* Begin The data *

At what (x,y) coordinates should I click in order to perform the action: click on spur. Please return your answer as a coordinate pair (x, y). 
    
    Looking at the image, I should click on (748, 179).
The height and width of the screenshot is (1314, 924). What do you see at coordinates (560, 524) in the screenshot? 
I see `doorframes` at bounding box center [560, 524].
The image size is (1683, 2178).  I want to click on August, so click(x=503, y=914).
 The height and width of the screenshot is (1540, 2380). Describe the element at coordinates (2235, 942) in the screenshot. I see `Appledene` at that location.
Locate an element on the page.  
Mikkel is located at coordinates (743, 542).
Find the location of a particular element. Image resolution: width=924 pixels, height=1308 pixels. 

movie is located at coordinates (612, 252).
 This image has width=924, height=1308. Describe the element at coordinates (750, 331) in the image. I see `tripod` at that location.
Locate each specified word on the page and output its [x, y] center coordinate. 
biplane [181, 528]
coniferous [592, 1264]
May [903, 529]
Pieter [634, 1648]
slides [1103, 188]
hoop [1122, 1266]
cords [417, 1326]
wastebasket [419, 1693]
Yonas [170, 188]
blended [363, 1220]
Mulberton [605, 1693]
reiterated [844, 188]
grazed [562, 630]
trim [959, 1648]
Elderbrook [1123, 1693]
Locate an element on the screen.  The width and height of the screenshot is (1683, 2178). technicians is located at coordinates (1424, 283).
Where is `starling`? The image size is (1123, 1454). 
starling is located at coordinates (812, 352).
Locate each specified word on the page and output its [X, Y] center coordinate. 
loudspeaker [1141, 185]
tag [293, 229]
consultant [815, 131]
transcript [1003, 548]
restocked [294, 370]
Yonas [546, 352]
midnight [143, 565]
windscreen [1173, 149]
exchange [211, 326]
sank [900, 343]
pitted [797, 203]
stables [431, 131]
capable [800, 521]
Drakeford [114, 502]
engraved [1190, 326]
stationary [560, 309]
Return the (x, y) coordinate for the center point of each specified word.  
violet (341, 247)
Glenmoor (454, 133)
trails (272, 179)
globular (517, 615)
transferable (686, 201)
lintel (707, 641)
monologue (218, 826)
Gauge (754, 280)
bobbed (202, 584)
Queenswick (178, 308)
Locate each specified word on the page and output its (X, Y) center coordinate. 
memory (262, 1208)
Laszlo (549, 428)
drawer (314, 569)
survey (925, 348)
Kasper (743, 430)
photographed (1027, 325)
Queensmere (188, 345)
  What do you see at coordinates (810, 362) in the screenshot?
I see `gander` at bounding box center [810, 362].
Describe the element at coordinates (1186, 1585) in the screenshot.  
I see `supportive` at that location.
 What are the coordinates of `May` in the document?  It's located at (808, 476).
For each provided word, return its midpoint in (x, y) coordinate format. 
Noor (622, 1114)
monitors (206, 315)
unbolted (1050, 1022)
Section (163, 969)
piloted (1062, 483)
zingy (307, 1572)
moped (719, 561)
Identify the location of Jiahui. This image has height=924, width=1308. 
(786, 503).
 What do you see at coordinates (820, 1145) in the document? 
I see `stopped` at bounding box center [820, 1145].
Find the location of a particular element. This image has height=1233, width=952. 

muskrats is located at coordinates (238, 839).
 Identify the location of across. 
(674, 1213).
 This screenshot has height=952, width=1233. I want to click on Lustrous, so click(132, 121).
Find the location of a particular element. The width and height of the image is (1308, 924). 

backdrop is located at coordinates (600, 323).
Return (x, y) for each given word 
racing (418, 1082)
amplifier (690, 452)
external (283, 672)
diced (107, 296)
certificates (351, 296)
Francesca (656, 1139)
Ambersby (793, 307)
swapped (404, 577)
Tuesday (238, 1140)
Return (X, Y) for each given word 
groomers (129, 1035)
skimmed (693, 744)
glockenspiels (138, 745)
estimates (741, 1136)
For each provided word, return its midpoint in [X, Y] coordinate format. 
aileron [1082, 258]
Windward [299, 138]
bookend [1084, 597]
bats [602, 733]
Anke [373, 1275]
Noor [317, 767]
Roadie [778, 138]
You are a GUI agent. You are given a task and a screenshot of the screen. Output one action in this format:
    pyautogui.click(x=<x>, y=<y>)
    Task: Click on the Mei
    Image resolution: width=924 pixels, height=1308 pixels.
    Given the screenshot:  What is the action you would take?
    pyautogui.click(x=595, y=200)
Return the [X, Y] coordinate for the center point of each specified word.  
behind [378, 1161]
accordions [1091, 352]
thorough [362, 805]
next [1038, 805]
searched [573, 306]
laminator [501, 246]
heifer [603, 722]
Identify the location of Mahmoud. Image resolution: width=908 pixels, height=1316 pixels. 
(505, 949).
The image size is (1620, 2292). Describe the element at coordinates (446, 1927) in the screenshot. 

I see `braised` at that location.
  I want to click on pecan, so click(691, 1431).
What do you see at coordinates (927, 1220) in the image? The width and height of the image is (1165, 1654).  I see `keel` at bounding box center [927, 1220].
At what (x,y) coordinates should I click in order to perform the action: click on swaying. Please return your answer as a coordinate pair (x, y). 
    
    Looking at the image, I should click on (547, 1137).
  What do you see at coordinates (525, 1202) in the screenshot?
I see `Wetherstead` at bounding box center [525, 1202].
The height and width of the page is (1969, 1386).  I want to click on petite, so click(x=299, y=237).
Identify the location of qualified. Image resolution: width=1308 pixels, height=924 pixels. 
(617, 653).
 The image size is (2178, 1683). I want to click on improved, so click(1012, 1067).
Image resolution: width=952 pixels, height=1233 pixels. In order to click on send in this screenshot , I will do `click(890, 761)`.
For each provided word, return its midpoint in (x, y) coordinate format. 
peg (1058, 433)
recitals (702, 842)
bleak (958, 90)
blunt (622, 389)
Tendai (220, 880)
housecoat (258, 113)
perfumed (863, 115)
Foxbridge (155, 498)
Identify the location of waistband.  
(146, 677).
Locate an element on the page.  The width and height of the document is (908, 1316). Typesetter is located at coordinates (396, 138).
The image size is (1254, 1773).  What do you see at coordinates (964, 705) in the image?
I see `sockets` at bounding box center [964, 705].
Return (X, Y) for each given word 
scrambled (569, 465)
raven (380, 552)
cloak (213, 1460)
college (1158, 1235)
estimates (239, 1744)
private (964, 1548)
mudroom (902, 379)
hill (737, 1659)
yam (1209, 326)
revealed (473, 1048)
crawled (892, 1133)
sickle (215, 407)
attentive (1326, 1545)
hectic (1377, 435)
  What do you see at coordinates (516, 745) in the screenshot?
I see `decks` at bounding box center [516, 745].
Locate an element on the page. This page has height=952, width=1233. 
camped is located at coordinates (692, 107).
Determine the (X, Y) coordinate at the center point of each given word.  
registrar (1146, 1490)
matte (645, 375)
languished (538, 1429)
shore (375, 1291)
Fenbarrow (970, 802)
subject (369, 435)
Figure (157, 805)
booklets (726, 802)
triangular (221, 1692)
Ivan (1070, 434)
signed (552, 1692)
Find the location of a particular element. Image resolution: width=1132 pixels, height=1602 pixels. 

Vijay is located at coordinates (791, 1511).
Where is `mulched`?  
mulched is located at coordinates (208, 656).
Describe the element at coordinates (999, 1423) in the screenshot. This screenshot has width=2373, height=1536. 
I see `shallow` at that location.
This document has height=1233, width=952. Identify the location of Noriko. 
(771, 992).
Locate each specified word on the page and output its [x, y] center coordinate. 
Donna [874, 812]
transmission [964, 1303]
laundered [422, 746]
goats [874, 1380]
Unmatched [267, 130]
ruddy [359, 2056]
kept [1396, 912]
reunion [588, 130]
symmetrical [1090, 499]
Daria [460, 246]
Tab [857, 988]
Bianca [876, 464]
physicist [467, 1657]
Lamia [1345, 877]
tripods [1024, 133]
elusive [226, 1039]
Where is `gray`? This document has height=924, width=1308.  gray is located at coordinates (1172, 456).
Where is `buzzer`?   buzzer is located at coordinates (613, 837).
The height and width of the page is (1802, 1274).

* End The data *

• _Exercise_
Can you print the records word for word, from their first line up to and including the line with "trim [959, 1648]"?

• _Full output_
At what (x,y) coordinates should I click in order to perform the action: click on spur. Please return your answer as a coordinate pair (x, y). 
    
    Looking at the image, I should click on (748, 179).
The height and width of the screenshot is (1314, 924). What do you see at coordinates (560, 524) in the screenshot? 
I see `doorframes` at bounding box center [560, 524].
The image size is (1683, 2178).  I want to click on August, so click(x=503, y=914).
 The height and width of the screenshot is (1540, 2380). Describe the element at coordinates (2235, 942) in the screenshot. I see `Appledene` at that location.
Locate an element on the page.  
Mikkel is located at coordinates (743, 542).
Find the location of a particular element. Image resolution: width=924 pixels, height=1308 pixels. 

movie is located at coordinates (612, 252).
 This image has width=924, height=1308. Describe the element at coordinates (750, 331) in the image. I see `tripod` at that location.
Locate each specified word on the page and output its [x, y] center coordinate. 
biplane [181, 528]
coniferous [592, 1264]
May [903, 529]
Pieter [634, 1648]
slides [1103, 188]
hoop [1122, 1266]
cords [417, 1326]
wastebasket [419, 1693]
Yonas [170, 188]
blended [363, 1220]
Mulberton [605, 1693]
reiterated [844, 188]
grazed [562, 630]
trim [959, 1648]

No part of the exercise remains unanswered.